Would you transcribe exactly the lines below, starting at the one that contains "brown glasses [672,294,776,366]" and ending with the last line, both included? Leave out all other lines.

___ COLLECTED DATA

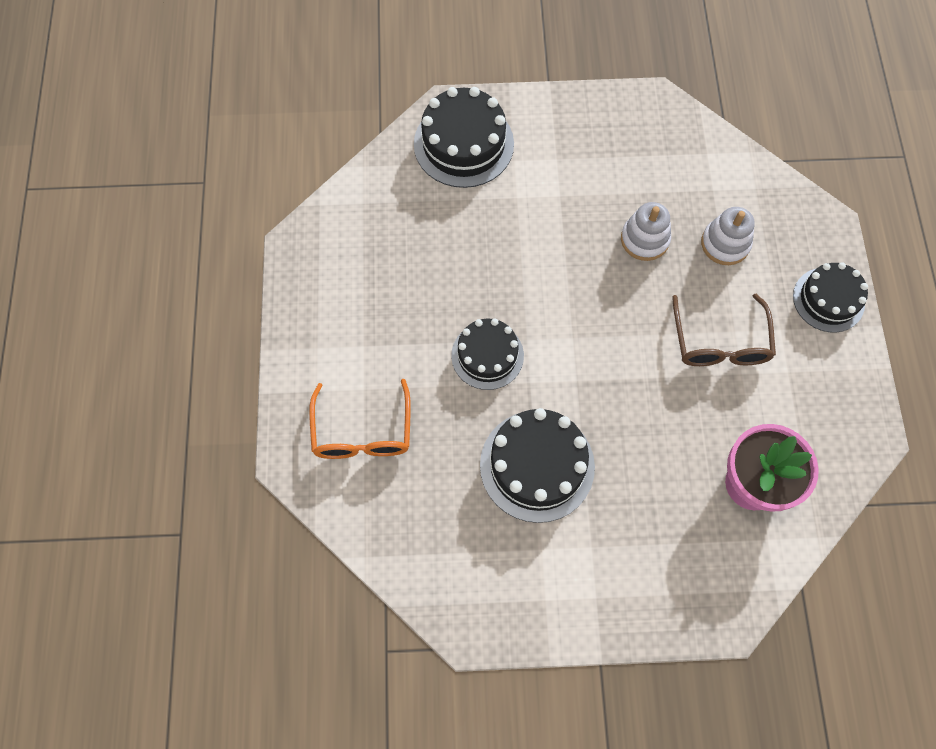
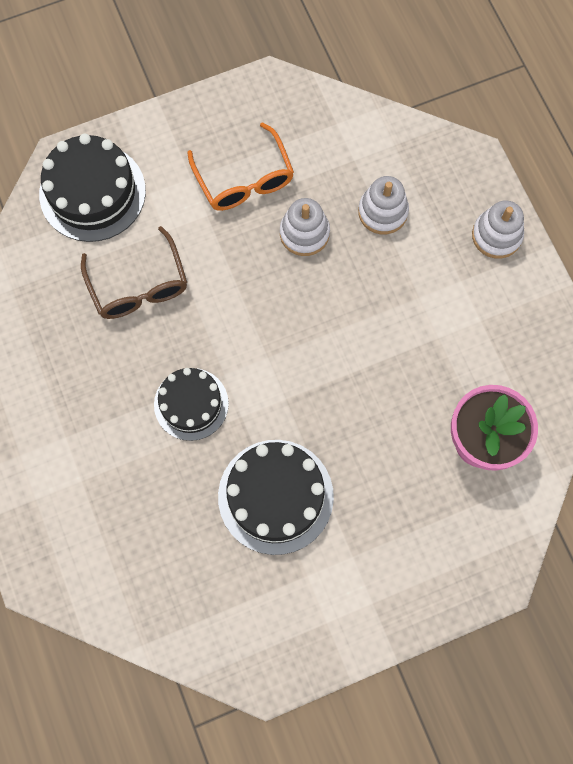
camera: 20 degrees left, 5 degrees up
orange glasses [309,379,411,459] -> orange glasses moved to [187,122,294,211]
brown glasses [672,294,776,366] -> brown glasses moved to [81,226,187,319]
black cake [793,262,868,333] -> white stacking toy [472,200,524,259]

______

**ANSWER TO THIS TASK:**
brown glasses [672,294,776,366] -> brown glasses moved to [81,226,187,319]
black cake [793,262,868,333] -> white stacking toy [472,200,524,259]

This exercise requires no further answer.